DATA TO PROCESS:
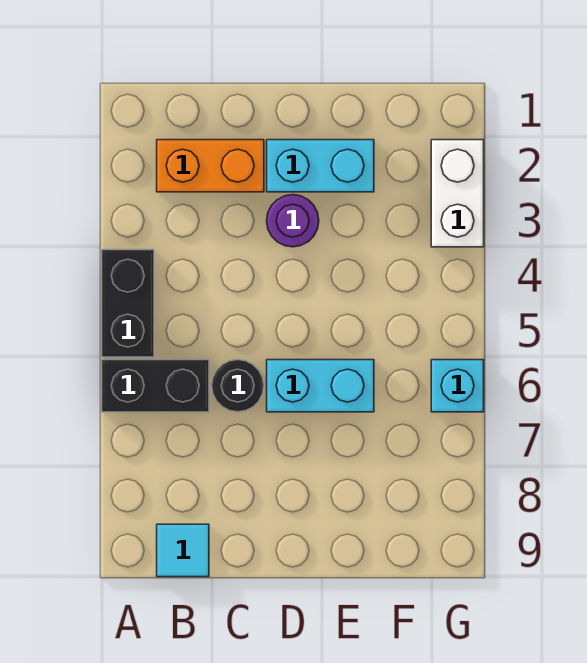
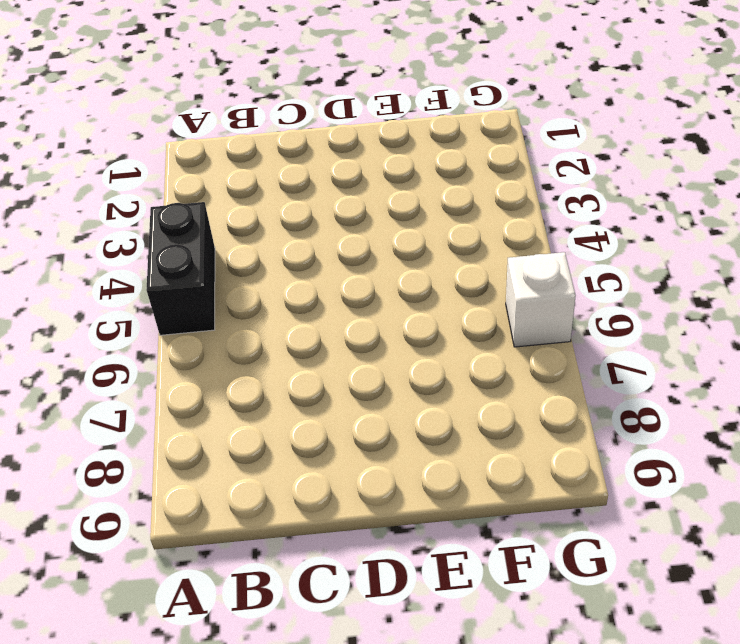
white brick G6 level 1 -> cyan brick G6 level 1
none -> black brick A6:B6 level 1
none -> orange brick B2:C2 level 1

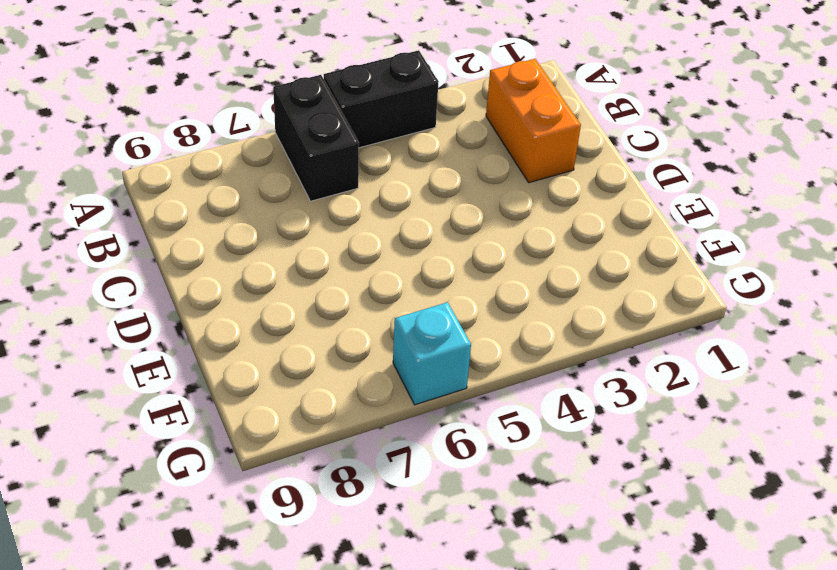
none -> cyan tile B9 level 1
none -> black round brick C6 level 1

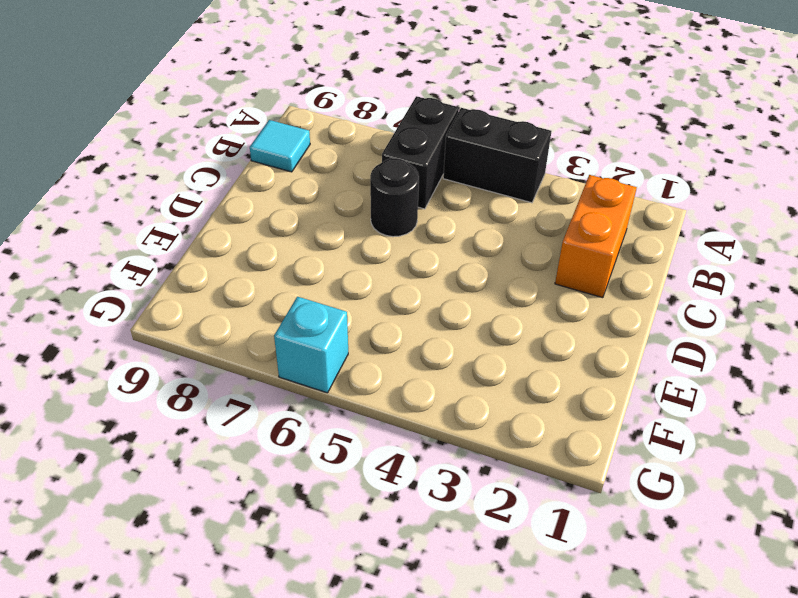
none -> cyan brick D2:E2 level 1
none -> purple round brick D3 level 1

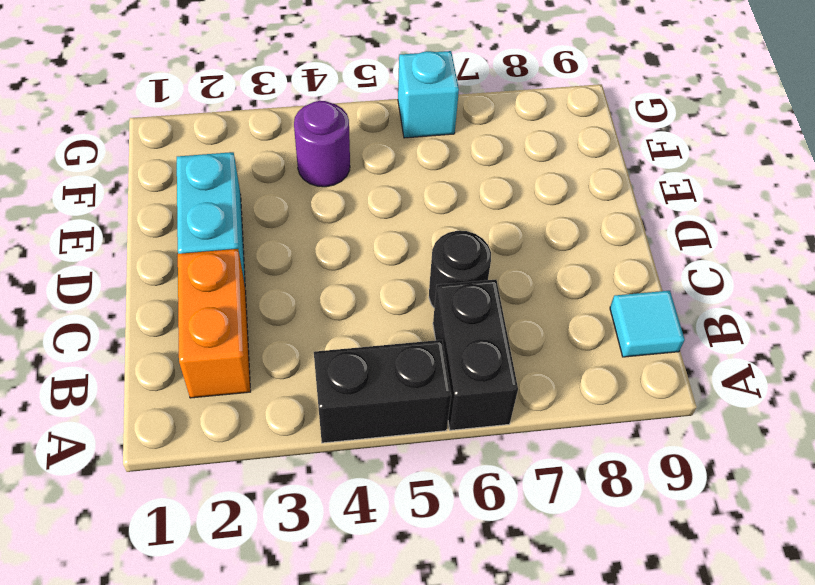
purple round brick F4 level 1 -> purple round brick D3 level 1
none -> cyan brick D6:E6 level 1
none -> white brick G2:G3 level 1

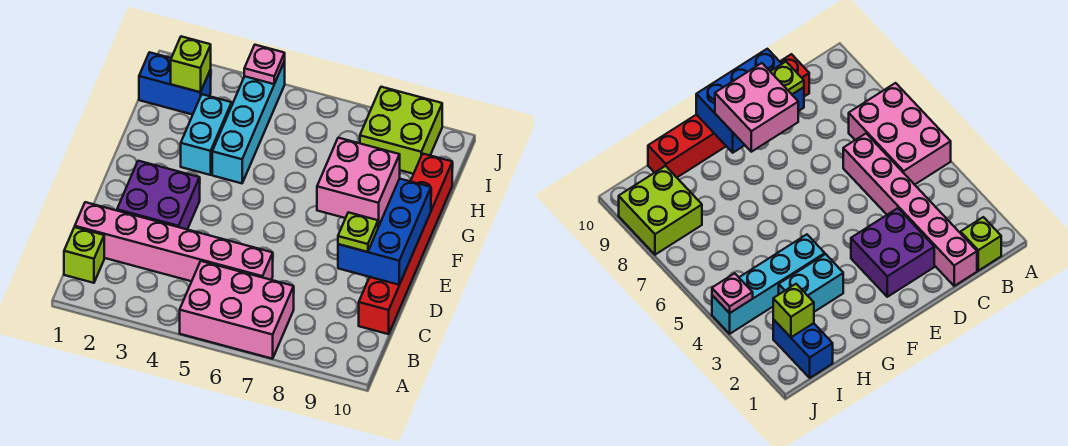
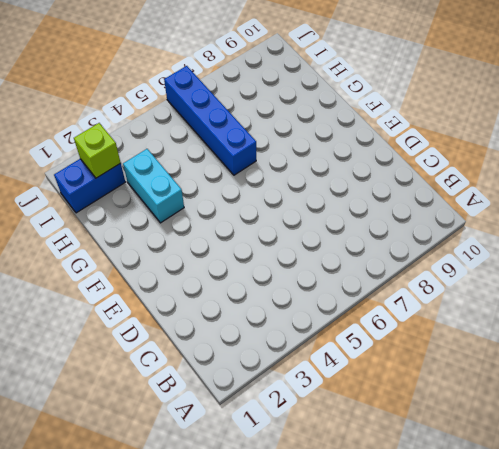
blue brick G6:J6 level 1 -> none
none -> pink brick A5:B7 level 1
none -> lime brick B1 level 1
none -> pink brick C1:C6 level 1

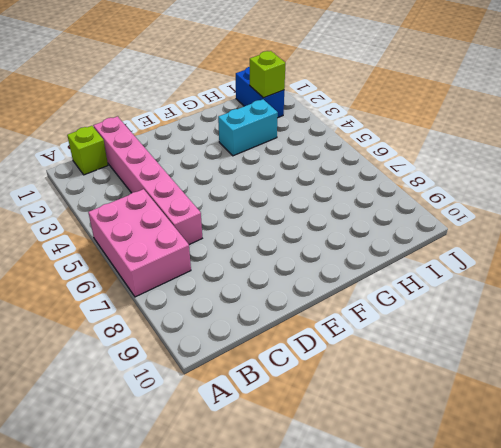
none -> red brick C10:H10 level 1
none -> purple brick D2:E3 level 1
none -> cyan brick G4:J4 level 1

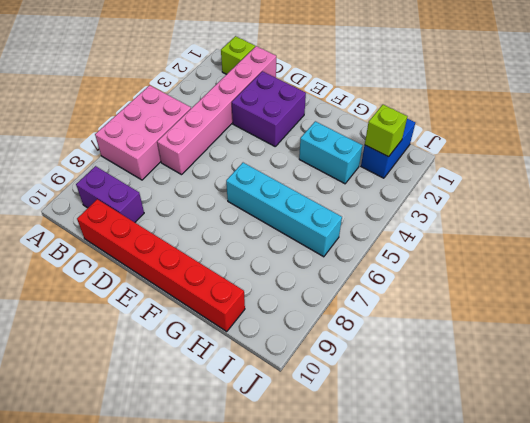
purple brick B9:C9 level 1 -> none
cyan brick F6:I6 level 1 -> cyan brick G4:J4 level 1
none -> lime brick I8:J9 level 1
none -> blue brick D9:F10 level 2
none -> pink plate J4 level 2

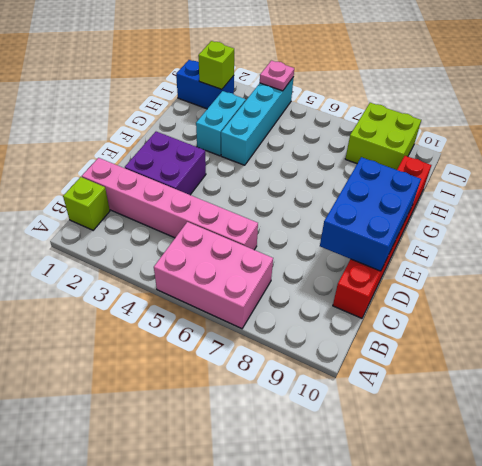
none -> lime plate D9 level 3
none -> pink brick E8:F9 level 3

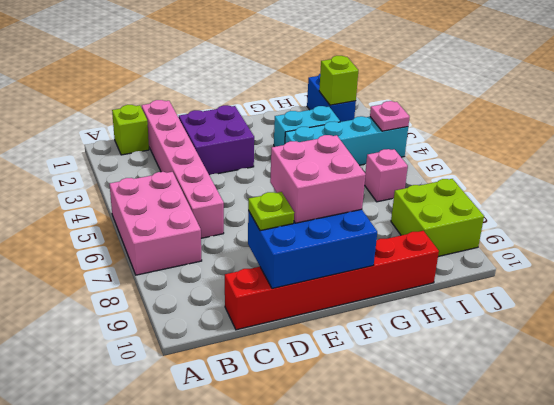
pink brick I6 level 1 -> none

WORK INSTRUCTION: Only the text of the listing above is copied, exactly as written; its pictures are dropped.

SOLUTION FOR THIS EXERCISE:
white brick G6 level 1 -> cyan brick G6 level 1
none -> black brick A6:B6 level 1
none -> orange brick B2:C2 level 1

none -> cyan tile B9 level 1
none -> black round brick C6 level 1

none -> cyan brick D2:E2 level 1
none -> purple round brick D3 level 1

purple round brick F4 level 1 -> purple round brick D3 level 1
none -> cyan brick D6:E6 level 1
none -> white brick G2:G3 level 1

blue brick G6:J6 level 1 -> none
none -> pink brick A5:B7 level 1
none -> lime brick B1 level 1
none -> pink brick C1:C6 level 1

none -> red brick C10:H10 level 1
none -> purple brick D2:E3 level 1
none -> cyan brick G4:J4 level 1

purple brick B9:C9 level 1 -> none
cyan brick F6:I6 level 1 -> cyan brick G4:J4 level 1
none -> lime brick I8:J9 level 1
none -> blue brick D9:F10 level 2
none -> pink plate J4 level 2

none -> lime plate D9 level 3
none -> pink brick E8:F9 level 3

pink brick I6 level 1 -> none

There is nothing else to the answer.